■ **Assignment**: Return the lines of the listing below exactly as they appear, beginning at the one with "U16: XOR 74HC86" and stopping after the one with "U5: OR CD4071"; do not include pictures.

[[ Supplied data open ]]

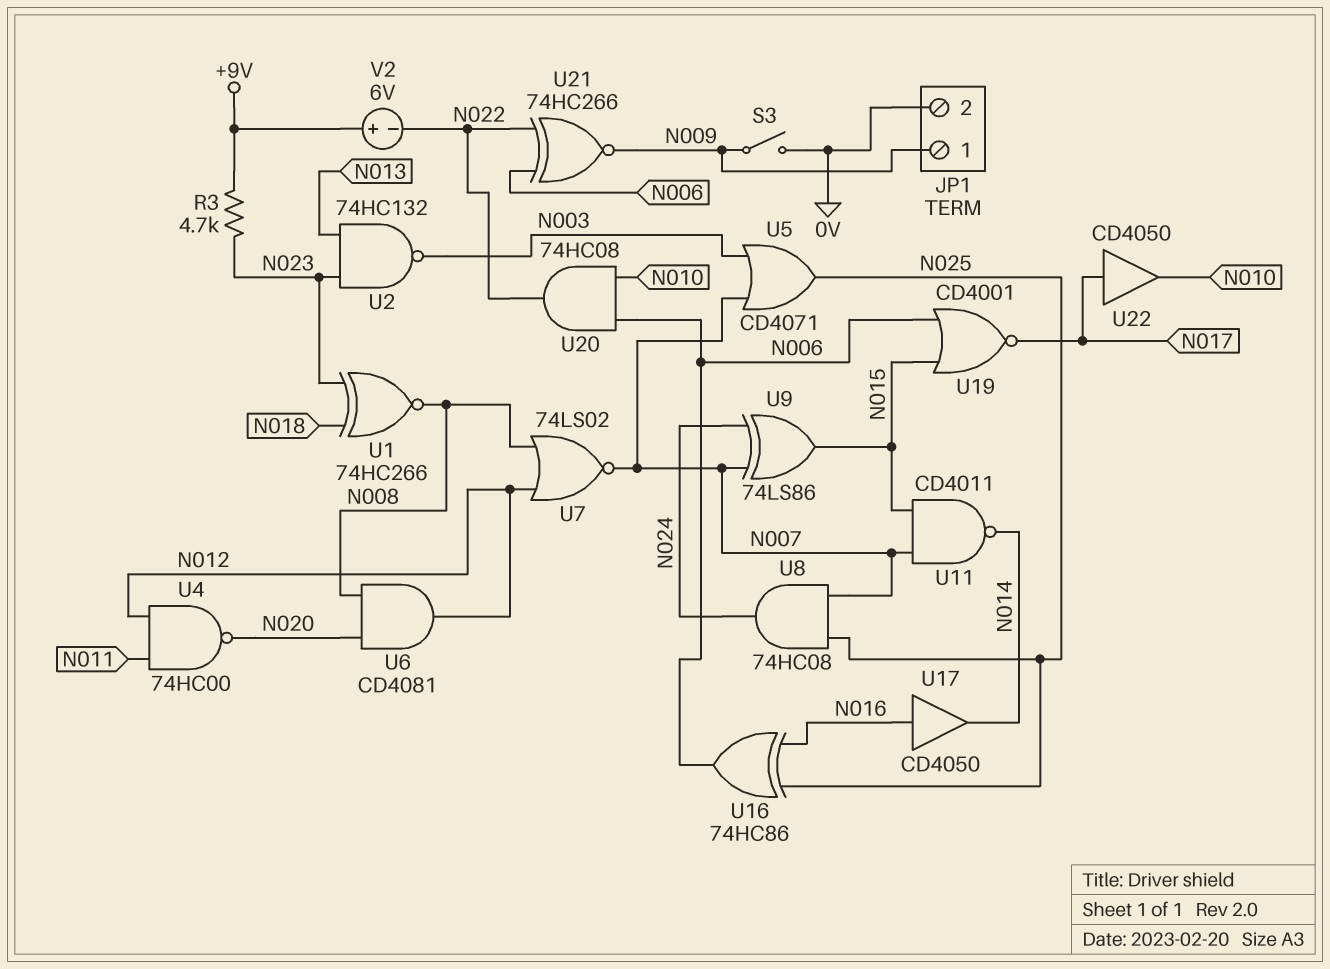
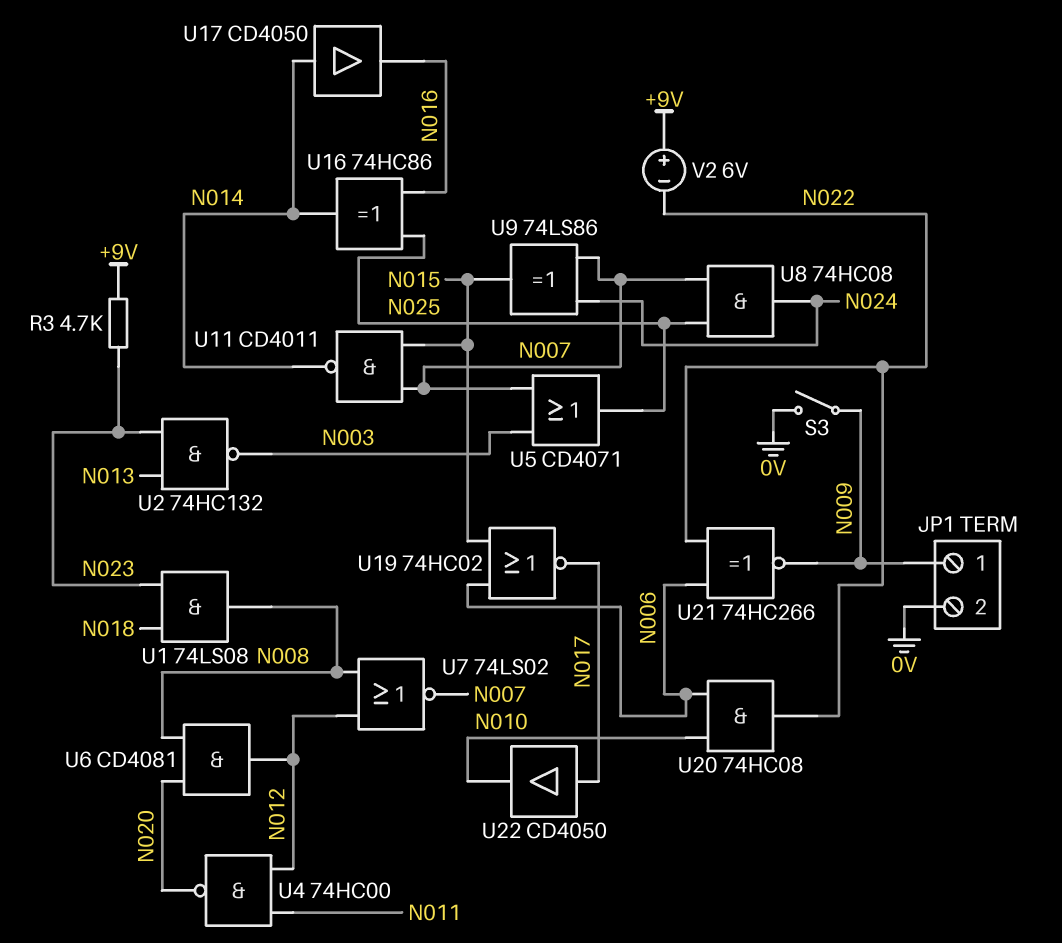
U1: XNOR 74HC266 (in N018, in N023, out N008) -> AND 74LS08 (in N018, in N023, out N008)
U16: XOR 74HC86 (in N016, in N025, out N006) -> XOR 74HC86 (in N016, in N025, out N014)
U17: buffer CD4050 (in N016, out N014) -> buffer CD4050 (in N014, out N016)
U19: NOR CD4001 (in N006, in N015, out N017) -> NOR 74HC02 (in N006, in N015, out N017)

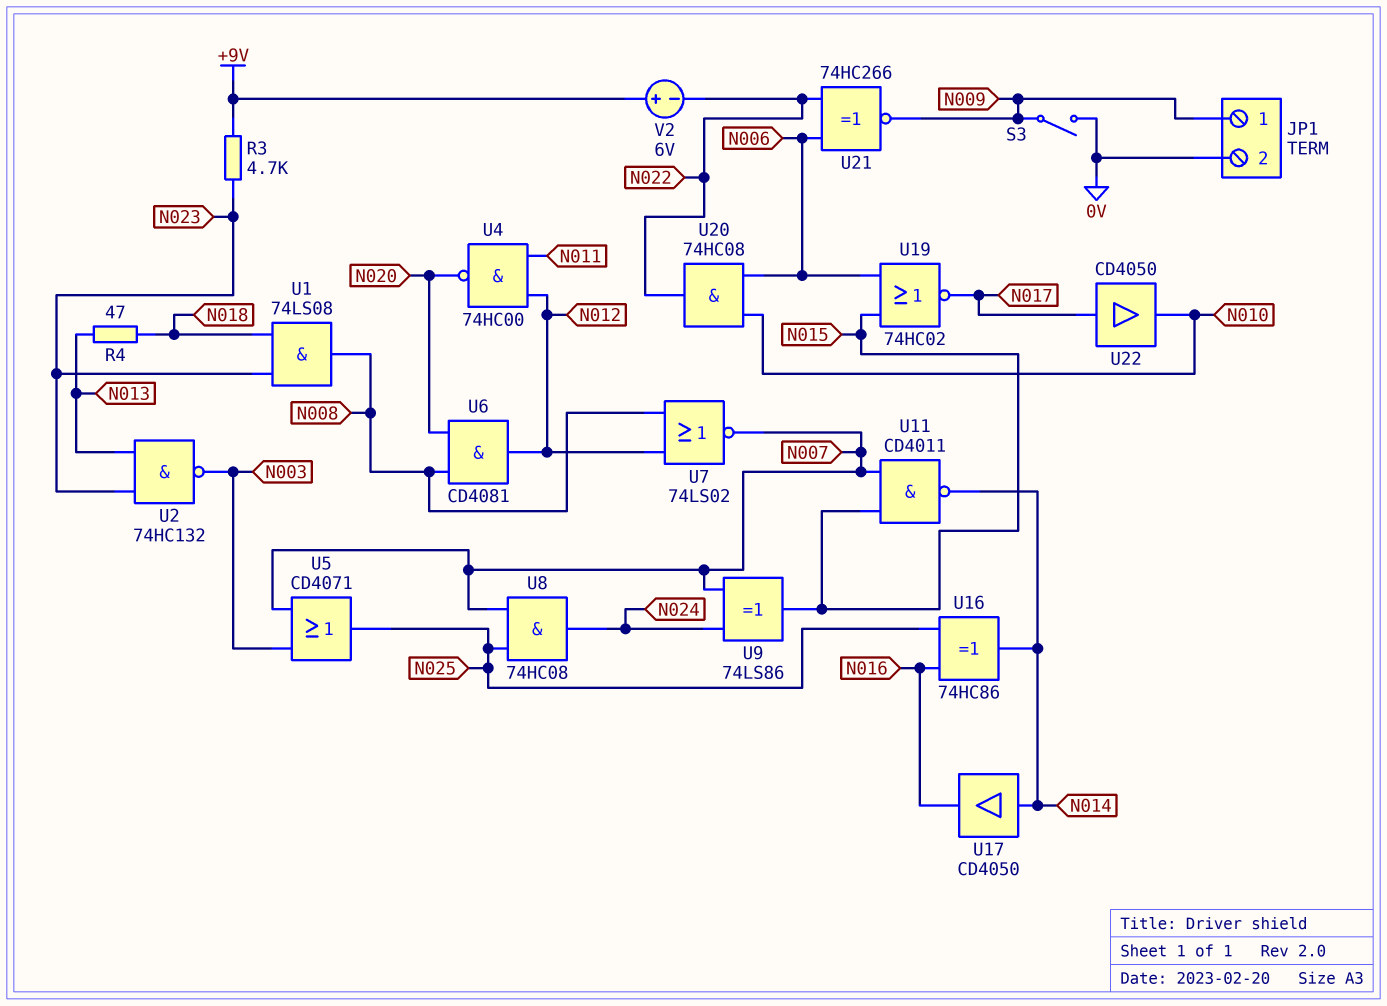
R4: none -> 47 (N013, N018)

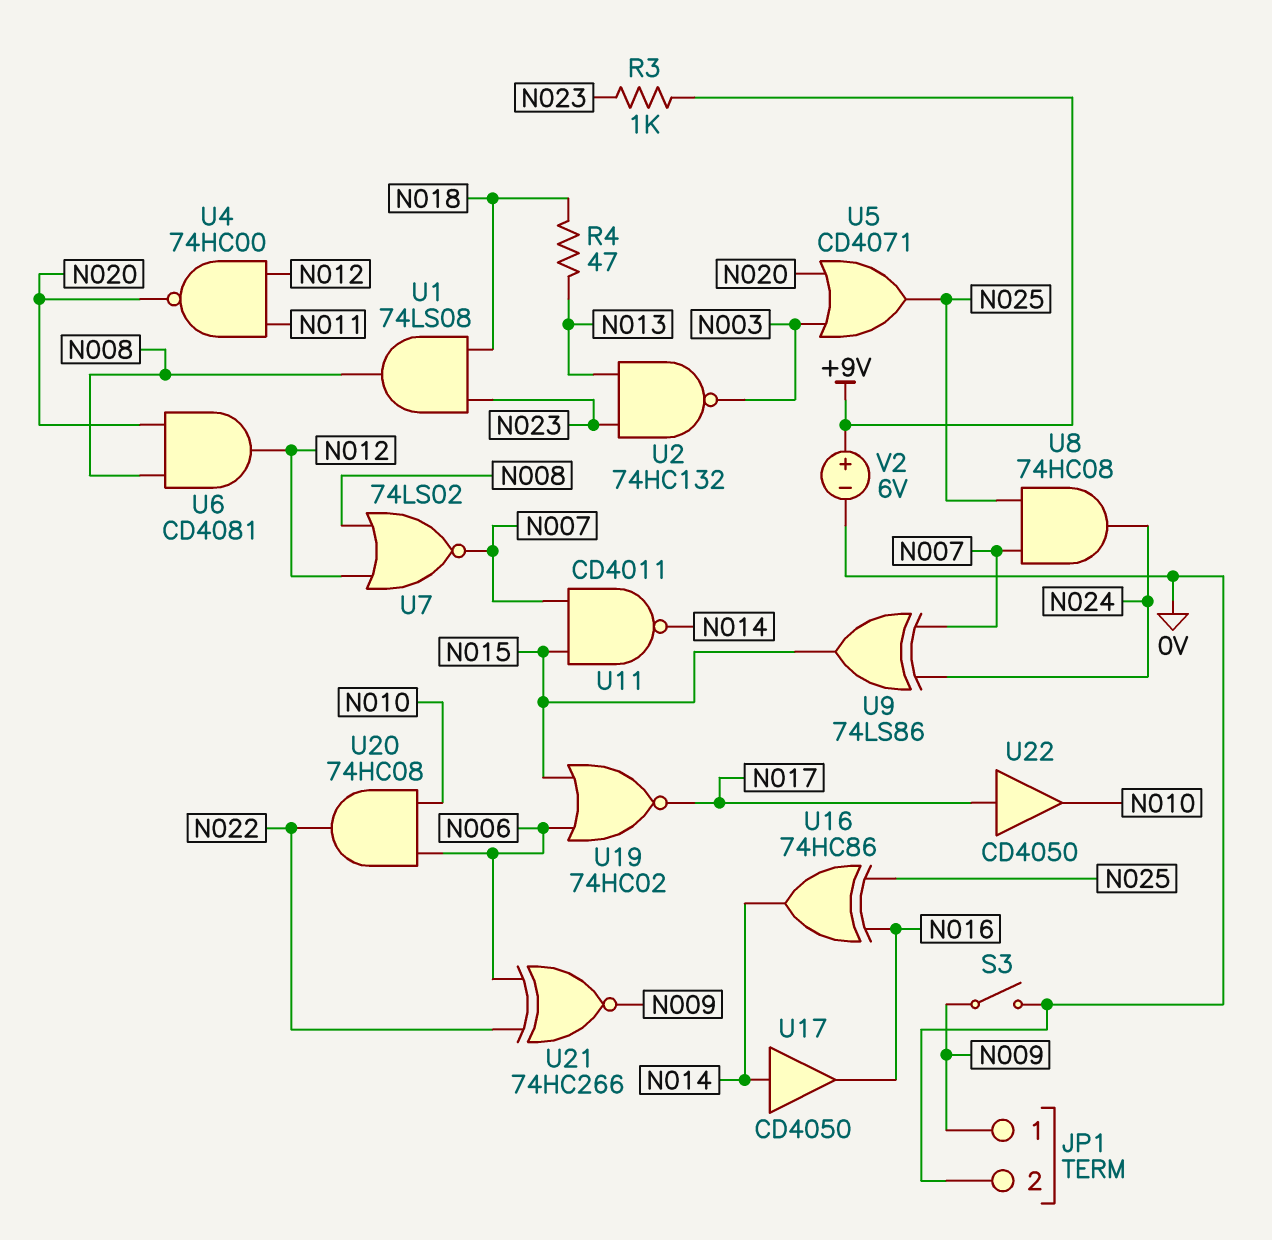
R3: 4.7k (+9V, N023) -> 1k (+9V, N023)
U5: OR CD4071 (in N003, in N007, out N025) -> OR CD4071 (in N003, in N020, out N025)
V2: 6V (plus +9V, minus N022) -> 6V (plus +9V, minus 0V)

[[ Supplied data closed ]]

■ **Solution**:
U16: XOR 74HC86 (in N016, in N025, out N006) -> XOR 74HC86 (in N016, in N025, out N014)
U17: buffer CD4050 (in N016, out N014) -> buffer CD4050 (in N014, out N016)
U19: NOR CD4001 (in N006, in N015, out N017) -> NOR 74HC02 (in N006, in N015, out N017)

R4: none -> 47 (N013, N018)

R3: 4.7k (+9V, N023) -> 1k (+9V, N023)
U5: OR CD4071 (in N003, in N007, out N025) -> OR CD4071 (in N003, in N020, out N025)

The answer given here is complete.